* [Work order]:
Please print the entries below exactly, from the line with "D208: diode 1N914" through the line with "D10: none -> LED red (A N_14, K N_12)", including both of those lines and leaving out all others.
________________________
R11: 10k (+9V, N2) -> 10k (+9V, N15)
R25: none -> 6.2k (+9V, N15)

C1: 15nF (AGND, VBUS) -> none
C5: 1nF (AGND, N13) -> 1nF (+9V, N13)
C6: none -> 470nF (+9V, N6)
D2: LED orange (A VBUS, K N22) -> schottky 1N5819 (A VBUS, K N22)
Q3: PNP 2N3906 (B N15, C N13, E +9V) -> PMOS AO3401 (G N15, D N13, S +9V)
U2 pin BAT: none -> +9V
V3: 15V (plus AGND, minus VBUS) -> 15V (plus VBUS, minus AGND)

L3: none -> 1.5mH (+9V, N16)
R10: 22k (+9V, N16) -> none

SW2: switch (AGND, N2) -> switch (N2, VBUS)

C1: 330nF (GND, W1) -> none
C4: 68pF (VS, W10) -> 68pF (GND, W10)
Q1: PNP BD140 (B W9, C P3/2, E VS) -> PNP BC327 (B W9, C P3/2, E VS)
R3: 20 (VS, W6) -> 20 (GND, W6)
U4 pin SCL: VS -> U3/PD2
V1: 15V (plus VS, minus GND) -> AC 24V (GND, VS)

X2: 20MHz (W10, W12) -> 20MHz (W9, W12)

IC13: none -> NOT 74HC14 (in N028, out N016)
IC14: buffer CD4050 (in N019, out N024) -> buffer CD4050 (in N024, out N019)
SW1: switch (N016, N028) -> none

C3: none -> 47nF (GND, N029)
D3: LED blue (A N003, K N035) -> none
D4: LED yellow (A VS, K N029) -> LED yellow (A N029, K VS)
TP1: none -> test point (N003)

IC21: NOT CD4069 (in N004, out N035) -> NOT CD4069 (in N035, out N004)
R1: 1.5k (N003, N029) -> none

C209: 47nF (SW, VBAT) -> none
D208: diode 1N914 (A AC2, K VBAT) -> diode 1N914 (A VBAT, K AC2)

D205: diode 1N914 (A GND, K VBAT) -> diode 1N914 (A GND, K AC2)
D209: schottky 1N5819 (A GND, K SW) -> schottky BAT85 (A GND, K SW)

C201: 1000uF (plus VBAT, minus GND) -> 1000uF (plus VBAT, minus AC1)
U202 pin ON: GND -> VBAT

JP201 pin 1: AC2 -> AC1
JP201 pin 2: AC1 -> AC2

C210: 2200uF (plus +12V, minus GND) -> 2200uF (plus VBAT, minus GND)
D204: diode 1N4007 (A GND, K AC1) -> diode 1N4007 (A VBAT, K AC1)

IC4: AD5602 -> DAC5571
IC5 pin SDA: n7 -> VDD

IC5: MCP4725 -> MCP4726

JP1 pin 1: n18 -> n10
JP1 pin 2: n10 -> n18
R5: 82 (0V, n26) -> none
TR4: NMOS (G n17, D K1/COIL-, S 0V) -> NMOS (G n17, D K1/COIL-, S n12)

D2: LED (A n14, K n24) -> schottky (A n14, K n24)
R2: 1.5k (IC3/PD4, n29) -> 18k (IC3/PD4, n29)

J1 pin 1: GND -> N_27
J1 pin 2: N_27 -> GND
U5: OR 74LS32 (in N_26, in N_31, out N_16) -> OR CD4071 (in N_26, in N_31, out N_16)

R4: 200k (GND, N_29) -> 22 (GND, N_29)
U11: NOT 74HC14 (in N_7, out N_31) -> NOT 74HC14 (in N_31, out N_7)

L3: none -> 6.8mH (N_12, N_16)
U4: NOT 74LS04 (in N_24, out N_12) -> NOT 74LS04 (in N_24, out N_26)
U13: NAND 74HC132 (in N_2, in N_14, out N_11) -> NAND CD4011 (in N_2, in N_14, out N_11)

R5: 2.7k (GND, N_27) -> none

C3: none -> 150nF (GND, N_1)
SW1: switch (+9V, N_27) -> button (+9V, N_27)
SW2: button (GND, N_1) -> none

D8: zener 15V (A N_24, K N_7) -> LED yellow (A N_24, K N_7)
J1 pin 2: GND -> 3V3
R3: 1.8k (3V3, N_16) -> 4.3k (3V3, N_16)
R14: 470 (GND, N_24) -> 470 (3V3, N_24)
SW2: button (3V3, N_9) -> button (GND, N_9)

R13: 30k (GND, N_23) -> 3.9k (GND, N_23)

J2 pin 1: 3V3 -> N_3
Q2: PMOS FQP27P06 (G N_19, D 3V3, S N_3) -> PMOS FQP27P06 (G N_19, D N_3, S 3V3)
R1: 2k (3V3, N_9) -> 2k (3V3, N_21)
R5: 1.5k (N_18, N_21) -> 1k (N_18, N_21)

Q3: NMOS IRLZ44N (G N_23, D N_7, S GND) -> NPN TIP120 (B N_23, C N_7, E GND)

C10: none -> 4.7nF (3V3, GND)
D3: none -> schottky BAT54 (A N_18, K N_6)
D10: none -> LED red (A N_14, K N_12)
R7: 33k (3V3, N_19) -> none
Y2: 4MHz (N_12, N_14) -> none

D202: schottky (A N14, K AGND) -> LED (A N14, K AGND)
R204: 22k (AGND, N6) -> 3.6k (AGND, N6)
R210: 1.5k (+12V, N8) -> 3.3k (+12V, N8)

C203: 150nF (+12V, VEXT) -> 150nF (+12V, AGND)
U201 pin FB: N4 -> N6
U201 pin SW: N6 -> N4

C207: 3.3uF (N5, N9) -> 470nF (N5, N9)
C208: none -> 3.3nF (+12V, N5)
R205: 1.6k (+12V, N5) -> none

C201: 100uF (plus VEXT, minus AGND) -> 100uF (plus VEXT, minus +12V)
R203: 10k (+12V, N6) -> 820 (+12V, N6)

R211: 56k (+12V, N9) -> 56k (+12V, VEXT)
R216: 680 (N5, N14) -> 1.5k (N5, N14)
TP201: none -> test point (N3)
________________________
* [Solution for this task]:
D208: diode 1N914 (A AC2, K VBAT) -> diode 1N914 (A VBAT, K AC2)

D205: diode 1N914 (A GND, K VBAT) -> diode 1N914 (A GND, K AC2)
D209: schottky 1N5819 (A GND, K SW) -> schottky BAT85 (A GND, K SW)

C201: 1000uF (plus VBAT, minus GND) -> 1000uF (plus VBAT, minus AC1)
U202 pin ON: GND -> VBAT

JP201 pin 1: AC2 -> AC1
JP201 pin 2: AC1 -> AC2

C210: 2200uF (plus +12V, minus GND) -> 2200uF (plus VBAT, minus GND)
D204: diode 1N4007 (A GND, K AC1) -> diode 1N4007 (A VBAT, K AC1)

IC4: AD5602 -> DAC5571
IC5 pin SDA: n7 -> VDD

IC5: MCP4725 -> MCP4726

JP1 pin 1: n18 -> n10
JP1 pin 2: n10 -> n18
R5: 82 (0V, n26) -> none
TR4: NMOS (G n17, D K1/COIL-, S 0V) -> NMOS (G n17, D K1/COIL-, S n12)

D2: LED (A n14, K n24) -> schottky (A n14, K n24)
R2: 1.5k (IC3/PD4, n29) -> 18k (IC3/PD4, n29)

J1 pin 1: GND -> N_27
J1 pin 2: N_27 -> GND
U5: OR 74LS32 (in N_26, in N_31, out N_16) -> OR CD4071 (in N_26, in N_31, out N_16)

R4: 200k (GND, N_29) -> 22 (GND, N_29)
U11: NOT 74HC14 (in N_7, out N_31) -> NOT 74HC14 (in N_31, out N_7)

L3: none -> 6.8mH (N_12, N_16)
U4: NOT 74LS04 (in N_24, out N_12) -> NOT 74LS04 (in N_24, out N_26)
U13: NAND 74HC132 (in N_2, in N_14, out N_11) -> NAND CD4011 (in N_2, in N_14, out N_11)

R5: 2.7k (GND, N_27) -> none

C3: none -> 150nF (GND, N_1)
SW1: switch (+9V, N_27) -> button (+9V, N_27)
SW2: button (GND, N_1) -> none

D8: zener 15V (A N_24, K N_7) -> LED yellow (A N_24, K N_7)
J1 pin 2: GND -> 3V3
R3: 1.8k (3V3, N_16) -> 4.3k (3V3, N_16)
R14: 470 (GND, N_24) -> 470 (3V3, N_24)
SW2: button (3V3, N_9) -> button (GND, N_9)

R13: 30k (GND, N_23) -> 3.9k (GND, N_23)

J2 pin 1: 3V3 -> N_3
Q2: PMOS FQP27P06 (G N_19, D 3V3, S N_3) -> PMOS FQP27P06 (G N_19, D N_3, S 3V3)
R1: 2k (3V3, N_9) -> 2k (3V3, N_21)
R5: 1.5k (N_18, N_21) -> 1k (N_18, N_21)

Q3: NMOS IRLZ44N (G N_23, D N_7, S GND) -> NPN TIP120 (B N_23, C N_7, E GND)

C10: none -> 4.7nF (3V3, GND)
D3: none -> schottky BAT54 (A N_18, K N_6)
D10: none -> LED red (A N_14, K N_12)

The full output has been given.